TASK DIRECTIONS:
The answer must consist solely of the lines from the one containing "CN4 pin 2: GND -> SIG23" to the end of the entries below, repeated exactly.

(PROVIDED RECORDS)

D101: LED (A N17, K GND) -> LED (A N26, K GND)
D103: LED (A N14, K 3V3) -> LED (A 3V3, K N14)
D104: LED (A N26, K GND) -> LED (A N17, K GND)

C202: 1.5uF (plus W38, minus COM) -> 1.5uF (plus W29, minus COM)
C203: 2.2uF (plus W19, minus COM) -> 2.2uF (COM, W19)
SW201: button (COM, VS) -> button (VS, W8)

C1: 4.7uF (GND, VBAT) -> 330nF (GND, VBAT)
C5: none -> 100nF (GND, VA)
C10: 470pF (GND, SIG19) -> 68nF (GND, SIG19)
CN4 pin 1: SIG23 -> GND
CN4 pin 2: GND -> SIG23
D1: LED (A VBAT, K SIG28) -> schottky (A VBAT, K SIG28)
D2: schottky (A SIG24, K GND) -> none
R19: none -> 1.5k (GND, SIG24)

(End PROVIDED RECORDS)

SOLVED PROBLEM:
CN4 pin 2: GND -> SIG23
D1: LED (A VBAT, K SIG28) -> schottky (A VBAT, K SIG28)
D2: schottky (A SIG24, K GND) -> none
R19: none -> 1.5k (GND, SIG24)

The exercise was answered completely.